#### [The task]
Would you write out the full listing exactly, without any pictures?

#### [Working data]
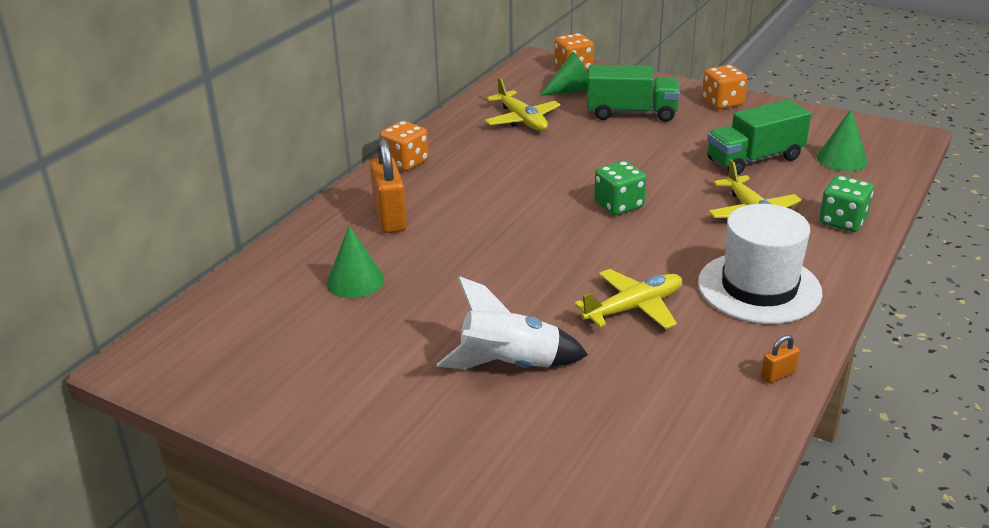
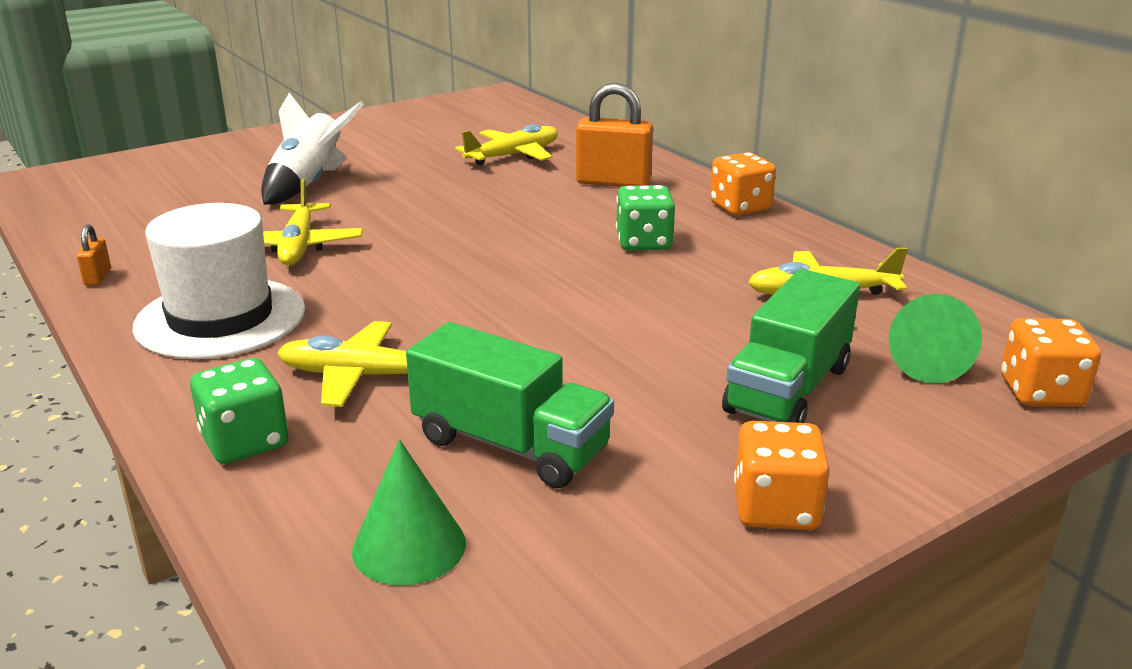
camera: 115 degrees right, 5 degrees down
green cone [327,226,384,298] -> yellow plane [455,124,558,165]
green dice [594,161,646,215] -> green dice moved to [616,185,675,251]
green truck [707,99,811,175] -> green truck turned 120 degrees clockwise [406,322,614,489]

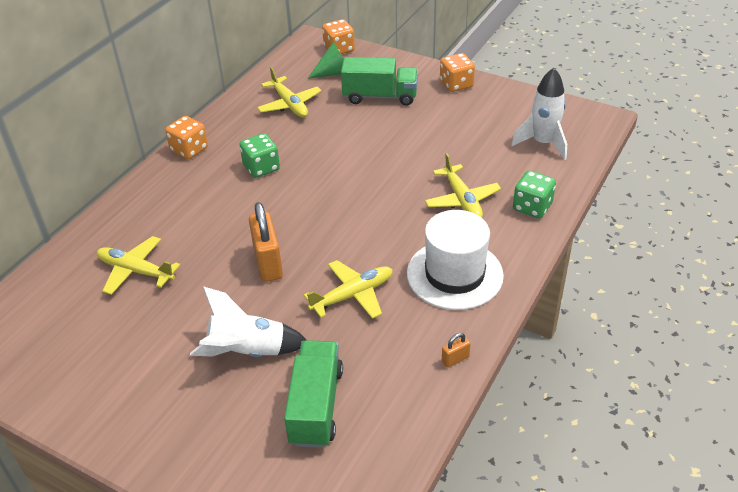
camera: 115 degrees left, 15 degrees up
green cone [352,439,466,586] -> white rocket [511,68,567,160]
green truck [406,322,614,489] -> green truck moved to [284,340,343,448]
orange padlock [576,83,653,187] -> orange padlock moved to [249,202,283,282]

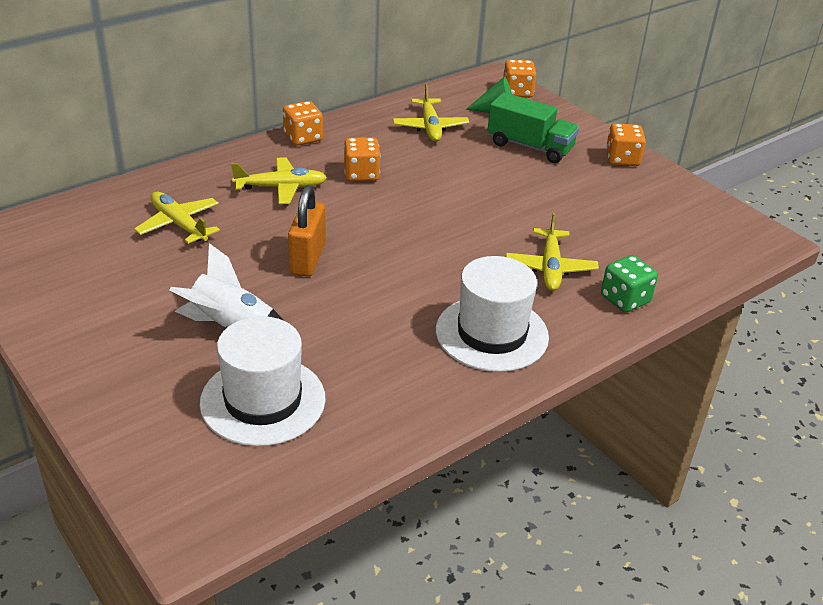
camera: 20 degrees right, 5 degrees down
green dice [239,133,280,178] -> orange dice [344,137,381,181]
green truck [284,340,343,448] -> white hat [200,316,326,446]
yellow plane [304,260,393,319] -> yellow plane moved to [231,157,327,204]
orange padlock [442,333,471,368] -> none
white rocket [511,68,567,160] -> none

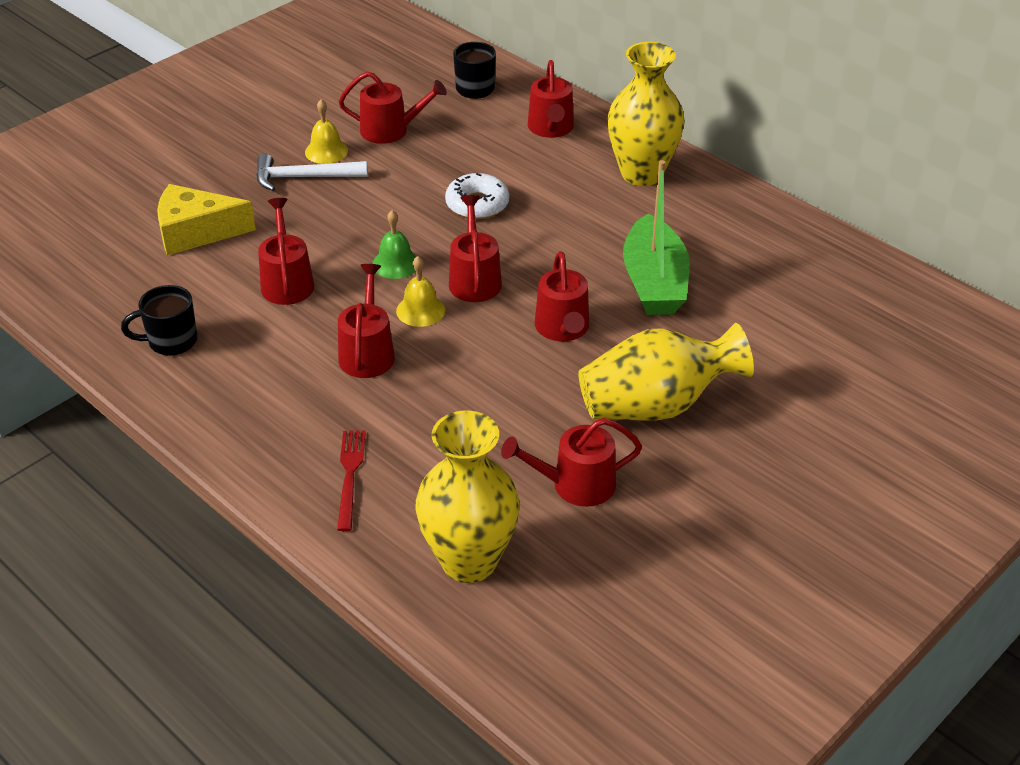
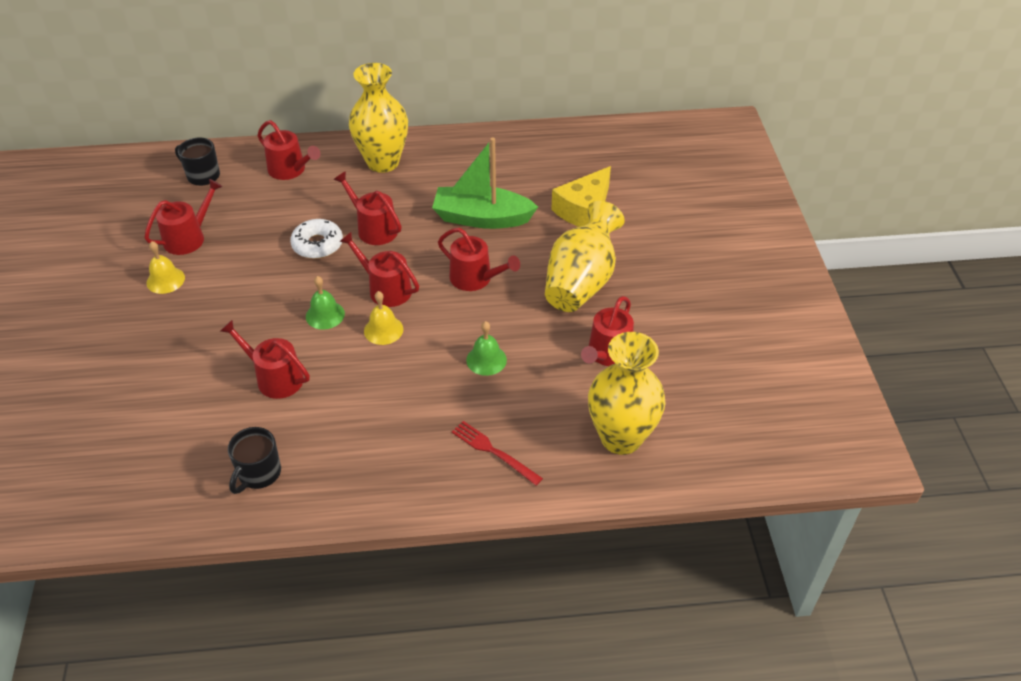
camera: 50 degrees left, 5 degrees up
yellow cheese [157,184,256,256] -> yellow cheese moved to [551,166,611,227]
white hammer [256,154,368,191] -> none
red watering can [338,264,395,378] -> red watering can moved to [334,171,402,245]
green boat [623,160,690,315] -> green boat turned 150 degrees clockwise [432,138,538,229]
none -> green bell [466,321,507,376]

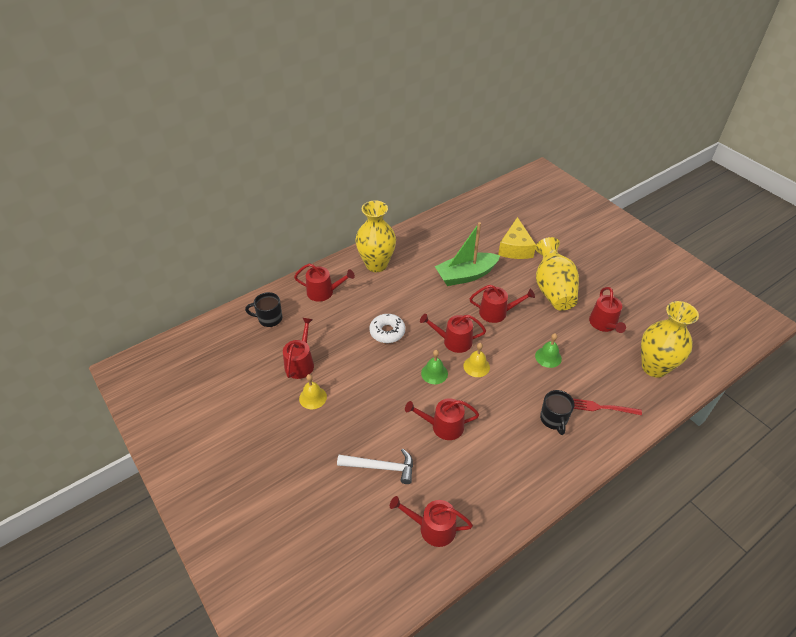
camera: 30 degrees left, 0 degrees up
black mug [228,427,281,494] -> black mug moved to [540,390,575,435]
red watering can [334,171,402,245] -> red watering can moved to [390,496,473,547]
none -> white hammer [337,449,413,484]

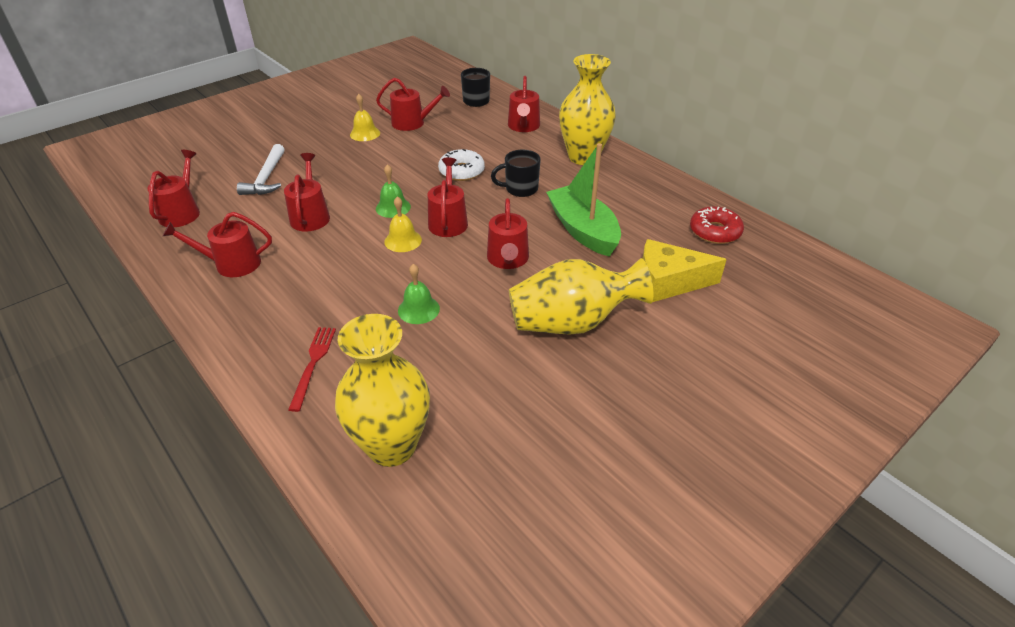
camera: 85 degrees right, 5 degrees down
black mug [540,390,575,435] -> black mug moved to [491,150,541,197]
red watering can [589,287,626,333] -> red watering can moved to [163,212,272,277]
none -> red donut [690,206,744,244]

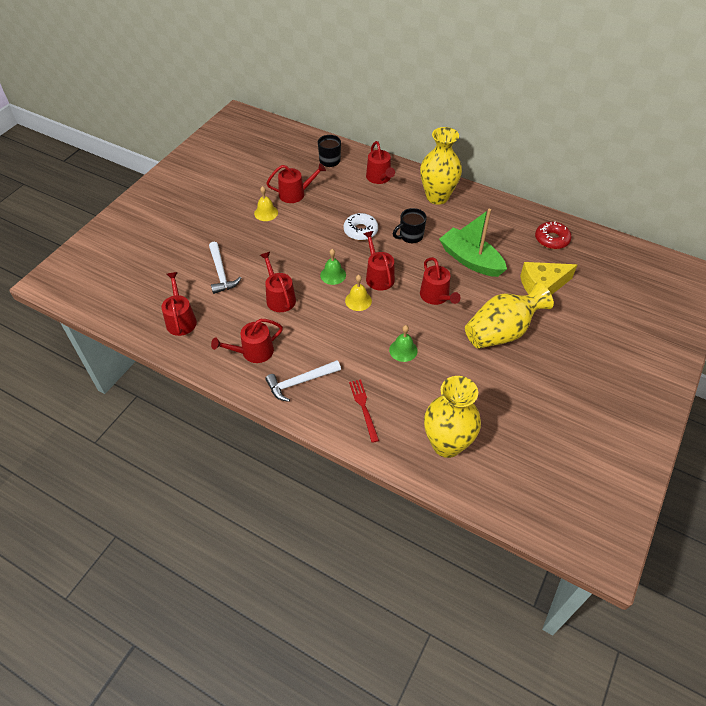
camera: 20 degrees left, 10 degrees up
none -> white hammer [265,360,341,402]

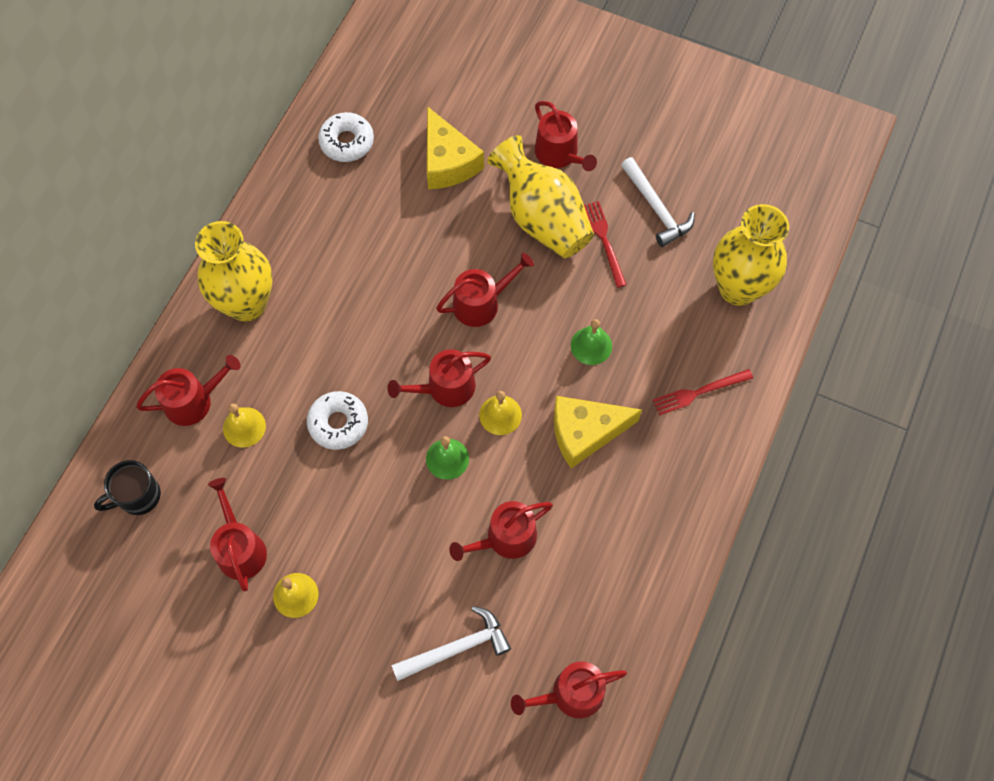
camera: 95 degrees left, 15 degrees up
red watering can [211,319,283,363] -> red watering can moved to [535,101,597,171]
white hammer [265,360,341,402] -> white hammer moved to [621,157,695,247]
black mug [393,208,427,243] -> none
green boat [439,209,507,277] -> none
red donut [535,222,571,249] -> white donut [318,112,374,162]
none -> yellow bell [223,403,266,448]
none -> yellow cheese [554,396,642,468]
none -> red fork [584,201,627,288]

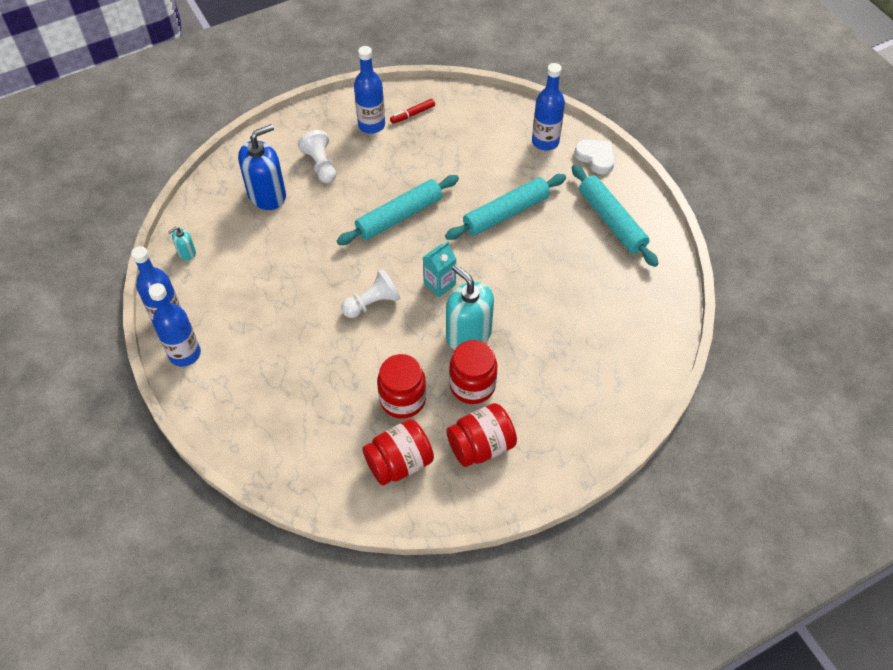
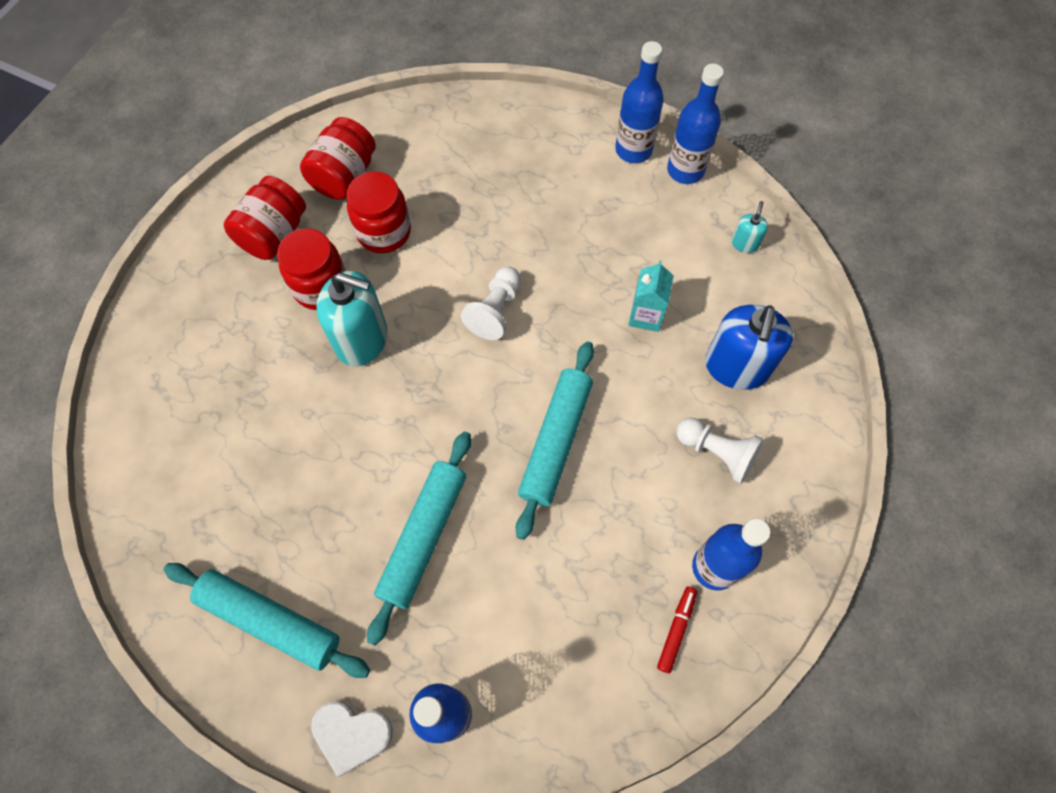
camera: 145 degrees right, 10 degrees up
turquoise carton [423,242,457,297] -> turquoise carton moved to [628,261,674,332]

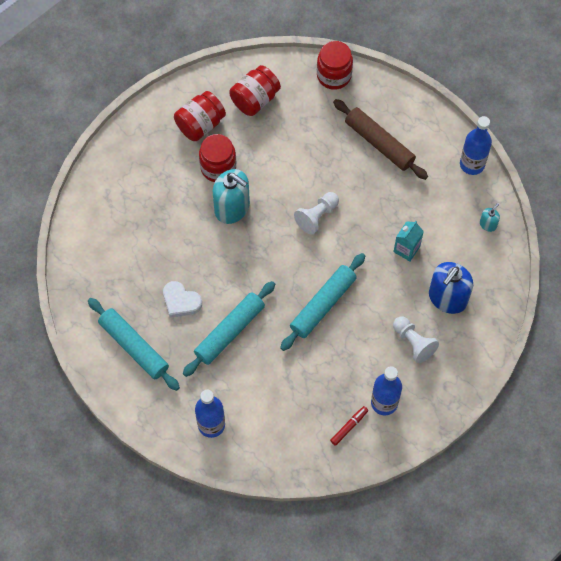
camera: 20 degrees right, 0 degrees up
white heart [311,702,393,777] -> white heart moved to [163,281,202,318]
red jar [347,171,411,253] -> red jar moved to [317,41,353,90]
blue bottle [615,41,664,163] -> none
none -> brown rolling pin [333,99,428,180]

#### [Response to the exercise]
camera: 115 degrees right, 5 degrees down
green cone [327,226,384,298] -> yellow plane [455,124,558,165]
green dice [594,161,646,215] -> green dice moved to [616,185,675,251]
green truck [707,99,811,175] -> green truck turned 120 degrees clockwise [406,322,614,489]

camera: 115 degrees left, 15 degrees up
green cone [352,439,466,586] -> white rocket [511,68,567,160]
green truck [406,322,614,489] -> green truck moved to [284,340,343,448]
orange padlock [576,83,653,187] -> orange padlock moved to [249,202,283,282]

camera: 20 degrees right, 5 degrees down
green dice [239,133,280,178] -> orange dice [344,137,381,181]
green truck [284,340,343,448] -> white hat [200,316,326,446]
yellow plane [304,260,393,319] -> yellow plane moved to [231,157,327,204]
orange padlock [442,333,471,368] -> none
white rocket [511,68,567,160] -> none

camera: 50 degrees left, 5 degrees up
yellow cheese [157,184,256,256] -> yellow cheese moved to [551,166,611,227]
white hammer [256,154,368,191] -> none
red watering can [338,264,395,378] -> red watering can moved to [334,171,402,245]
green boat [623,160,690,315] -> green boat turned 150 degrees clockwise [432,138,538,229]
none -> green bell [466,321,507,376]

camera: 30 degrees left, 0 degrees up
black mug [228,427,281,494] -> black mug moved to [540,390,575,435]
red watering can [334,171,402,245] -> red watering can moved to [390,496,473,547]
none -> white hammer [337,449,413,484]

camera: 85 degrees right, 5 degrees down
black mug [540,390,575,435] -> black mug moved to [491,150,541,197]
red watering can [589,287,626,333] -> red watering can moved to [163,212,272,277]
none -> red donut [690,206,744,244]

camera: 20 degrees left, 10 degrees up
none -> white hammer [265,360,341,402]

camera: 95 degrees left, 15 degrees up
red watering can [211,319,283,363] -> red watering can moved to [535,101,597,171]
white hammer [265,360,341,402] -> white hammer moved to [621,157,695,247]
black mug [393,208,427,243] -> none
green boat [439,209,507,277] -> none
red donut [535,222,571,249] -> white donut [318,112,374,162]
none -> yellow bell [223,403,266,448]
none -> yellow cheese [554,396,642,468]
none -> red fork [584,201,627,288]

camera: 145 degrees right, 10 degrees up
turquoise carton [423,242,457,297] -> turquoise carton moved to [628,261,674,332]

camera: 20 degrees right, 0 degrees up
white heart [311,702,393,777] -> white heart moved to [163,281,202,318]
red jar [347,171,411,253] -> red jar moved to [317,41,353,90]
blue bottle [615,41,664,163] -> none
none -> brown rolling pin [333,99,428,180]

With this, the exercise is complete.